* **TASK TO COMPLETE**:
What is needed is an exact copy of every entry, without the pictures.

___ INPUT FOR THIS TASK ___

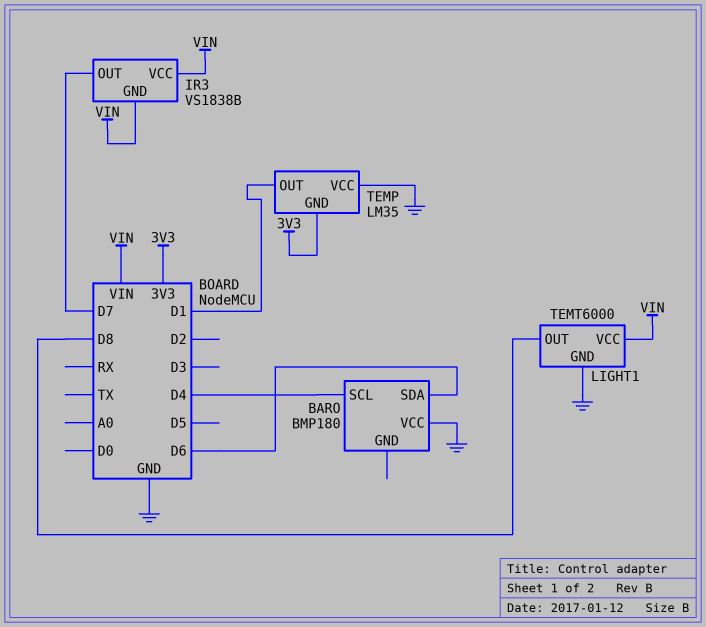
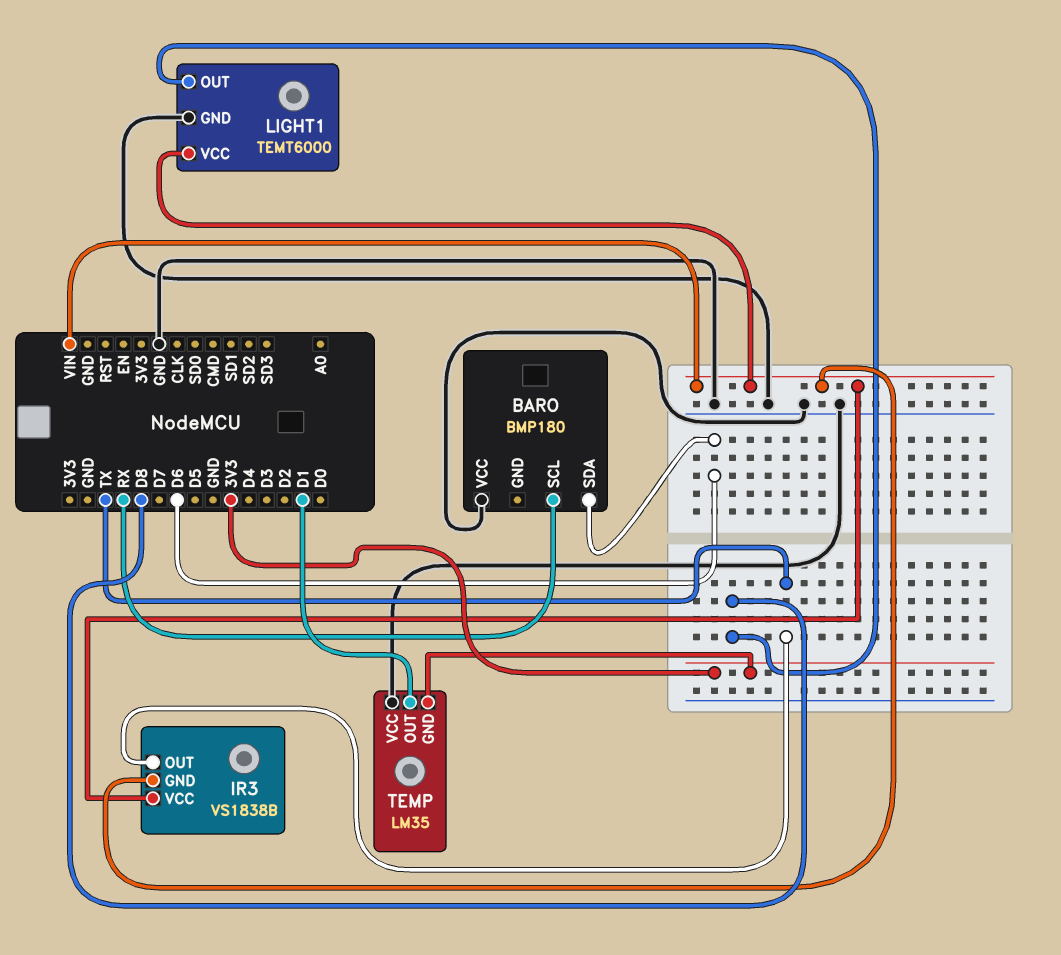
BARO pin SCL: D4 -> RX
IR3 pin OUT: D7 -> TX

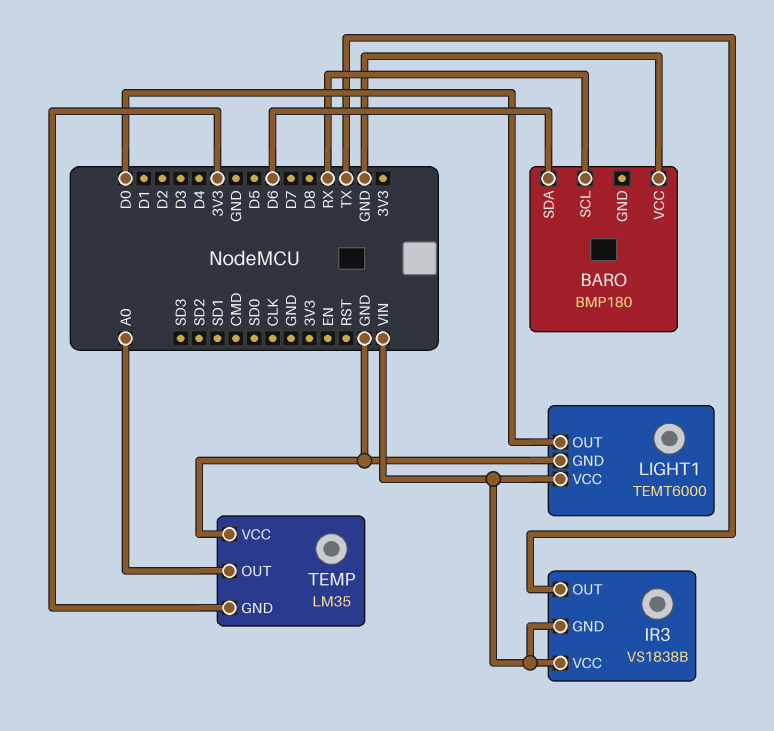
LIGHT1 pin OUT: D8 -> D0
TEMP pin OUT: D1 -> A0

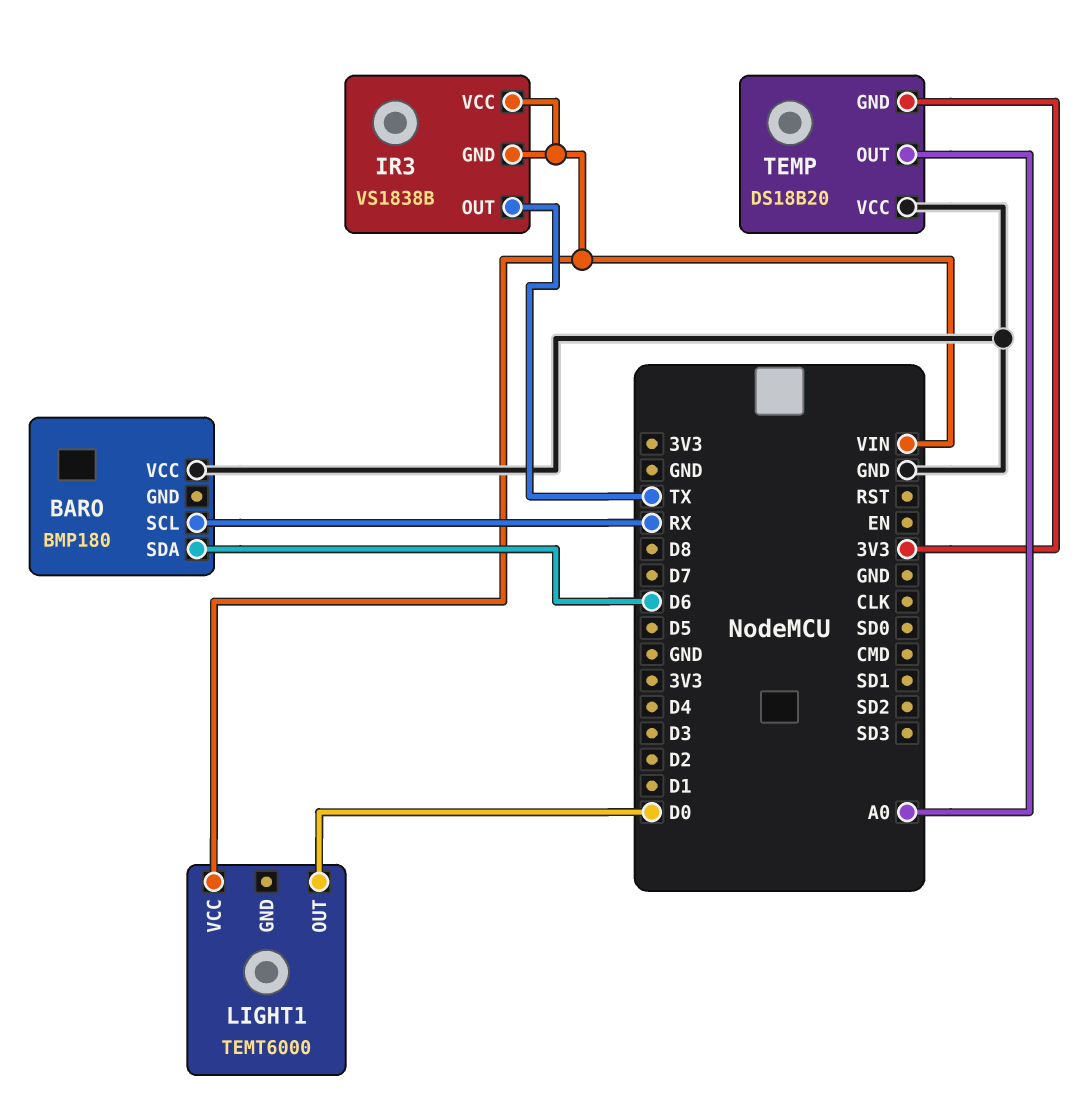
LIGHT1 pin GND: GND -> none
TEMP: LM35 -> DS18B20

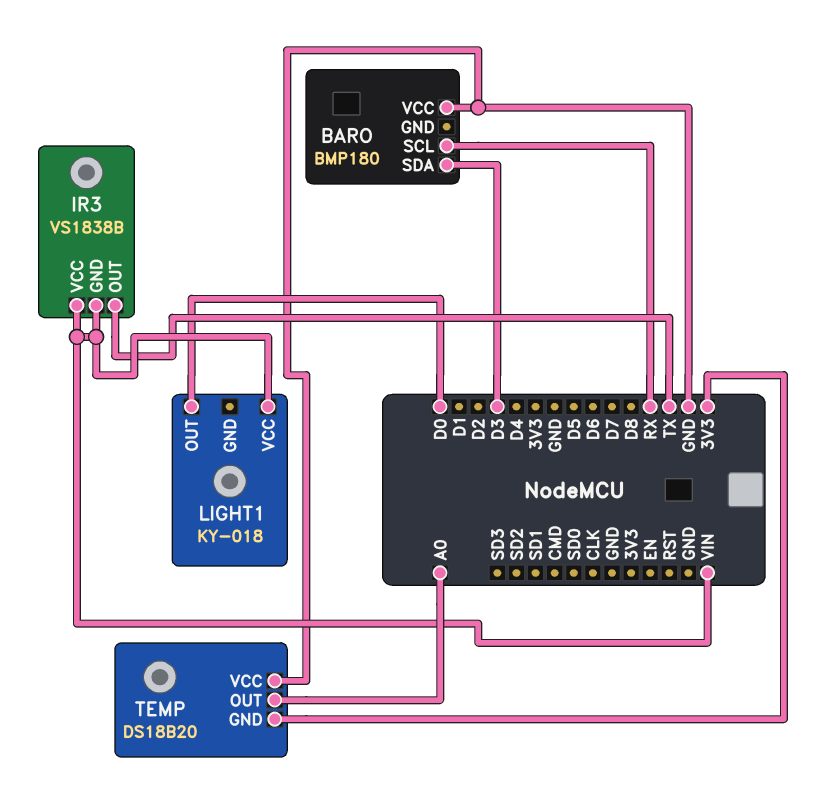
BARO pin SDA: D6 -> D3
LIGHT1: TEMT6000 -> KY-018

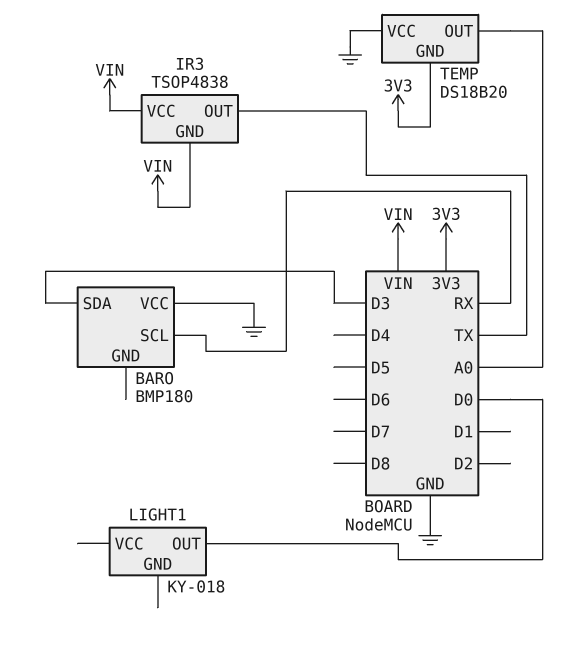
IR3: VS1838B -> TSOP4838
LIGHT1 pin VCC: VIN -> none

___

* **RESPONSE TO THIS EXERCISE**:
BARO pin SCL: D4 -> RX
IR3 pin OUT: D7 -> TX

LIGHT1 pin OUT: D8 -> D0
TEMP pin OUT: D1 -> A0

LIGHT1 pin GND: GND -> none
TEMP: LM35 -> DS18B20

BARO pin SDA: D6 -> D3
LIGHT1: TEMT6000 -> KY-018

IR3: VS1838B -> TSOP4838
LIGHT1 pin VCC: VIN -> none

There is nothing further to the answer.